== THE PROBLEM ==
Only the number is wanted: how many lines of the data contain "diode"?

[Change detection data]
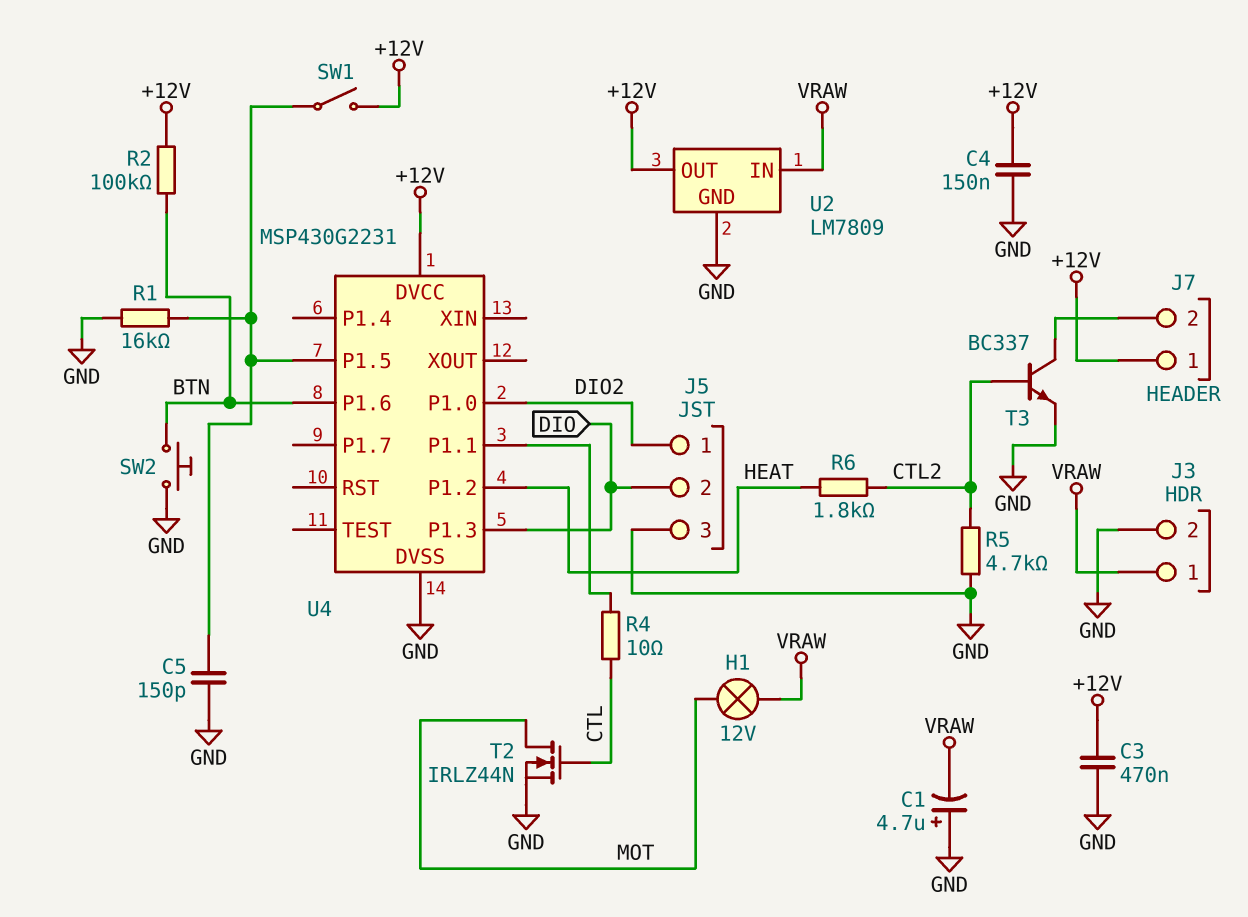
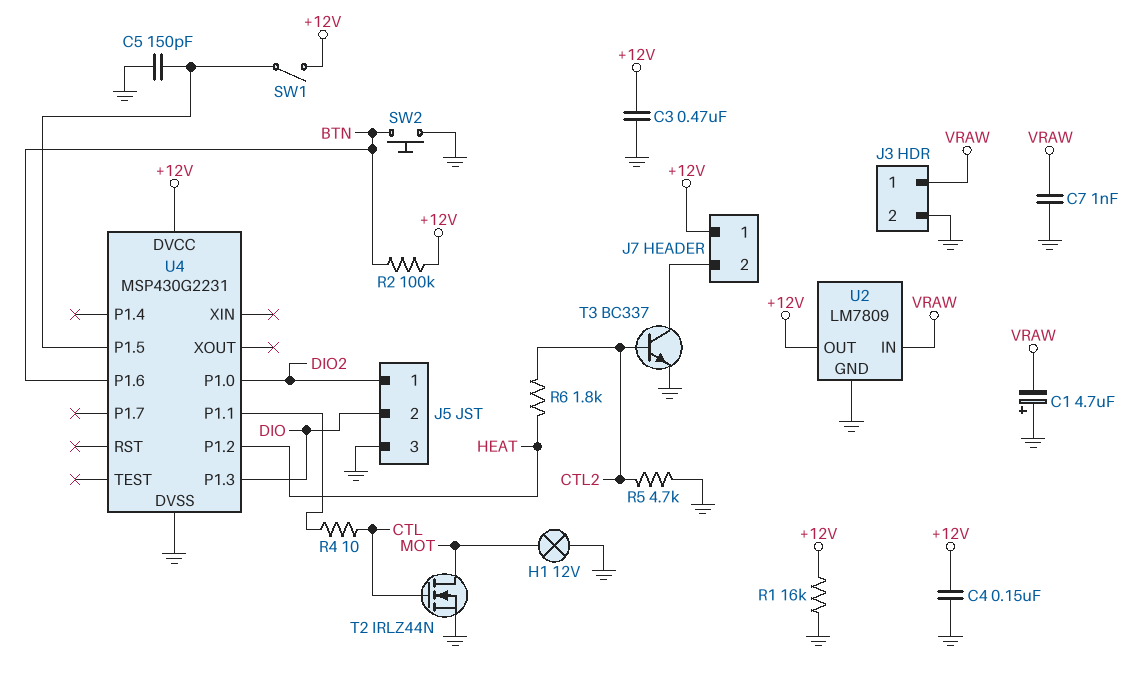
C7: none -> 1nF (GND, VRAW)
H1: lamp 12V (MOT, VRAW) -> lamp 12V (GND, MOT)
R1: 16k (GND, U4/P1.5) -> 16k (+12V, GND)

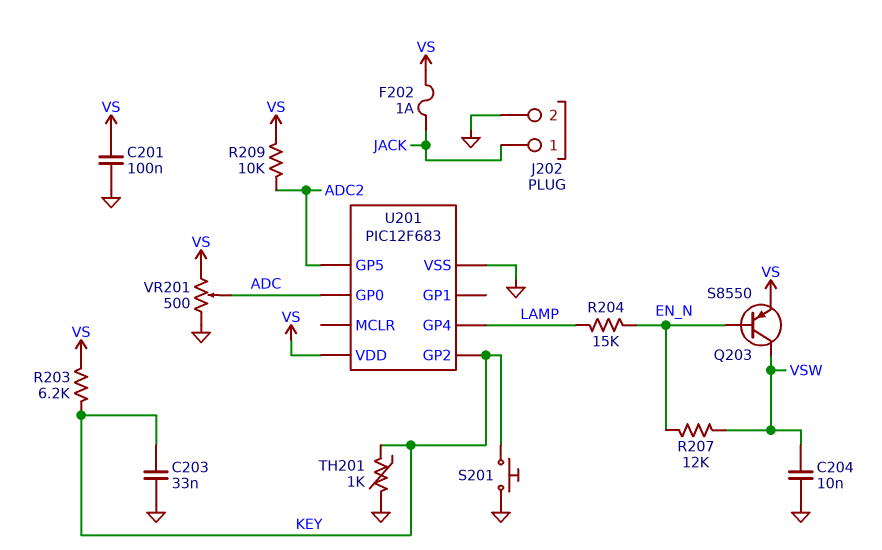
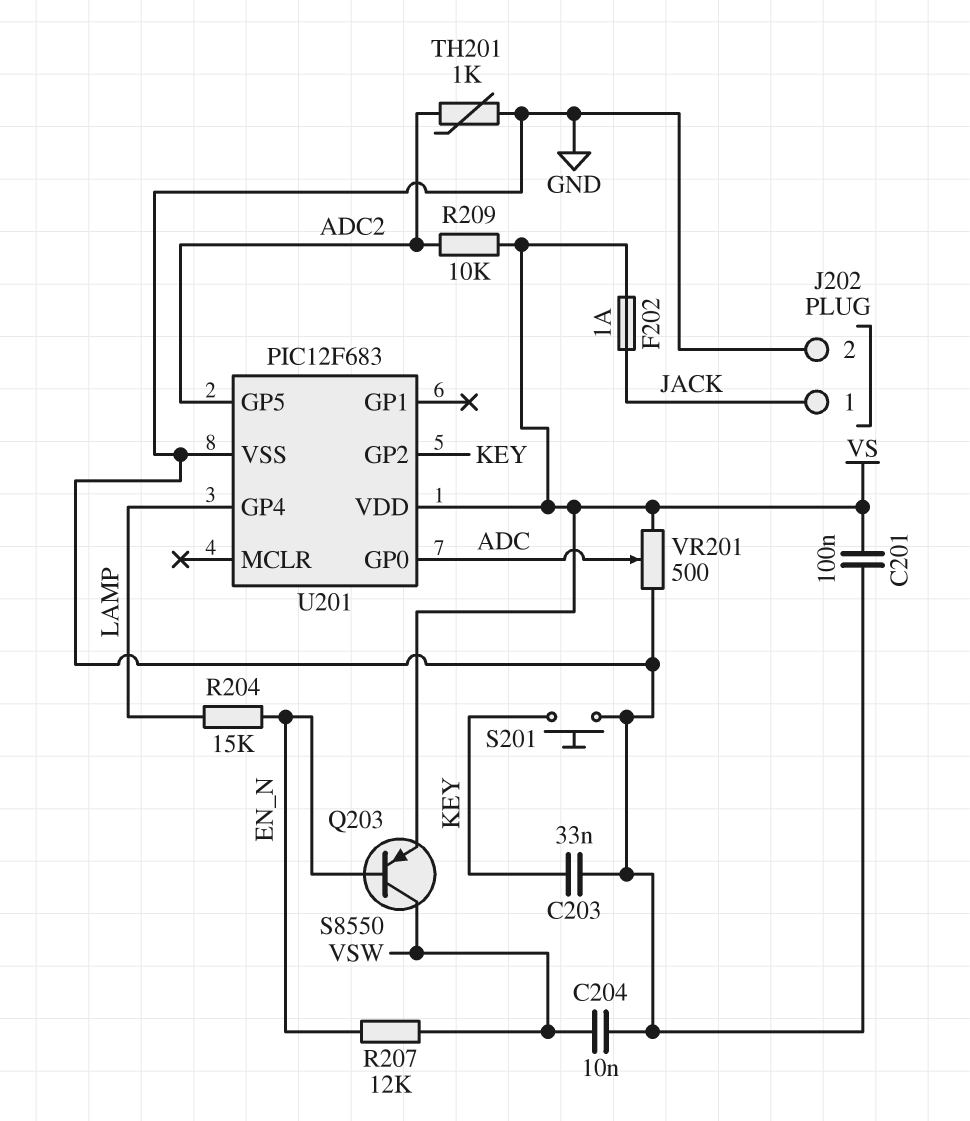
R203: 6.2k (KEY, VS) -> none
TH201: 1k (GND, KEY) -> 1k (ADC2, GND)

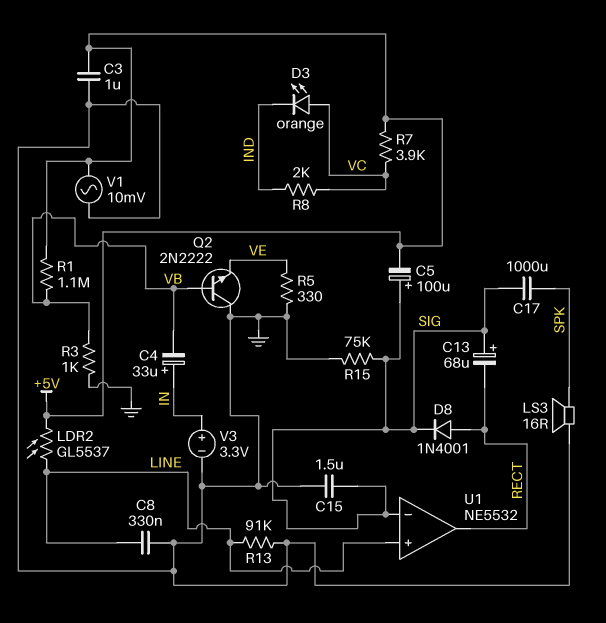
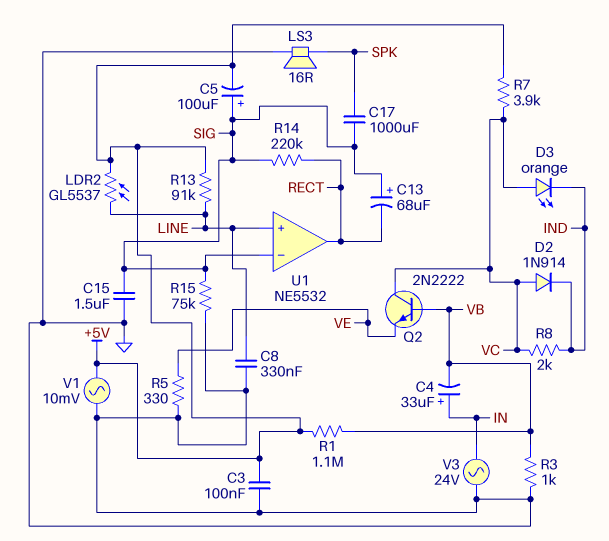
C3: 1uF (+5V, GND) -> 100nF (+5V, GND)
D2: none -> diode 1N914 (A VC, K IND)
D8: diode 1N4001 (A RECT, K SIG) -> none
Q2: NPN 2N2222 (B VB, C GND, E VE) -> NPN 2N2222 (B VB, C VC, E VE)
R13: 91k (GND, LINE) -> 91k (+5V, LINE)
R14: none -> 220k (RECT, SIG)
V3: 3.3V (plus IN, minus GND) -> AC 24V (GND, IN)

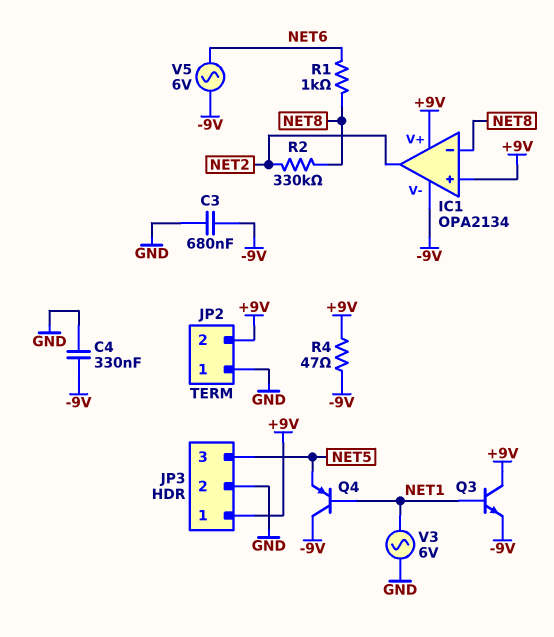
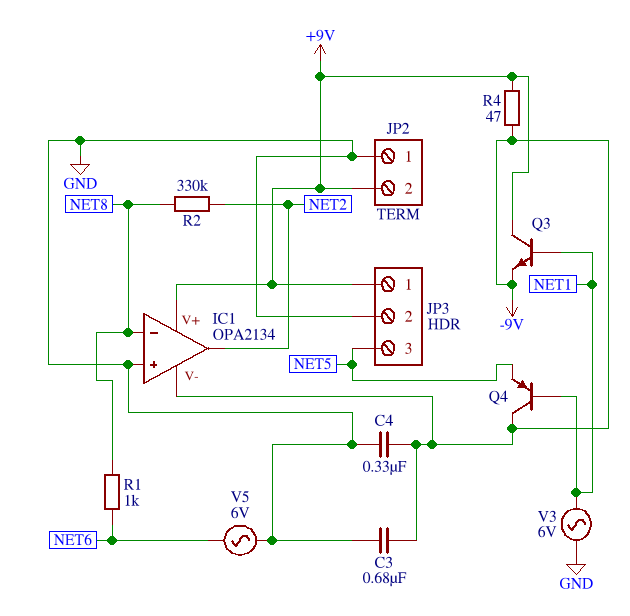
IC1 pin in+: +9V -> GND
V5: AC 6V (-9V, NET6) -> AC 6V (GND, NET6)

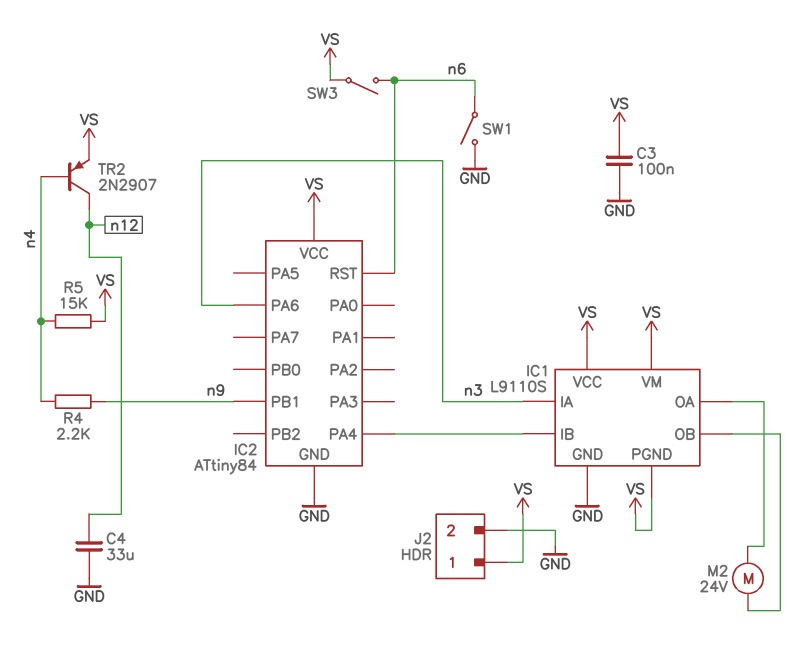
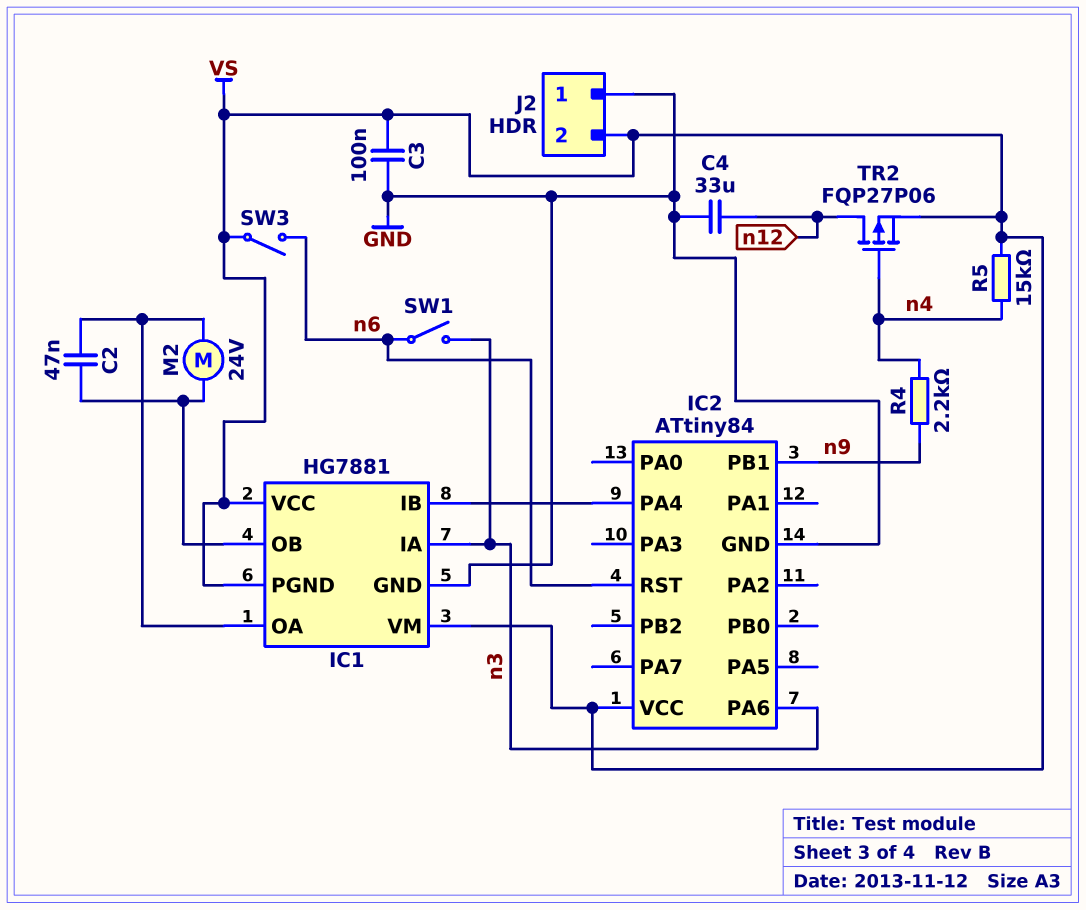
C2: none -> 47nF (IC1/OA, IC1/OB)
IC1: L9110S -> HG7881
J2 pin 1: VS -> GND
J2 pin 2: GND -> VS
SW1: switch (GND, n6) -> switch (n3, n6)
TR2: PNP 2N2907 (B n4, C n12, E VS) -> PMOS FQP27P06 (G n4, D n12, S VS)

== RESPONSE FOR THIS EXERCISE ==
2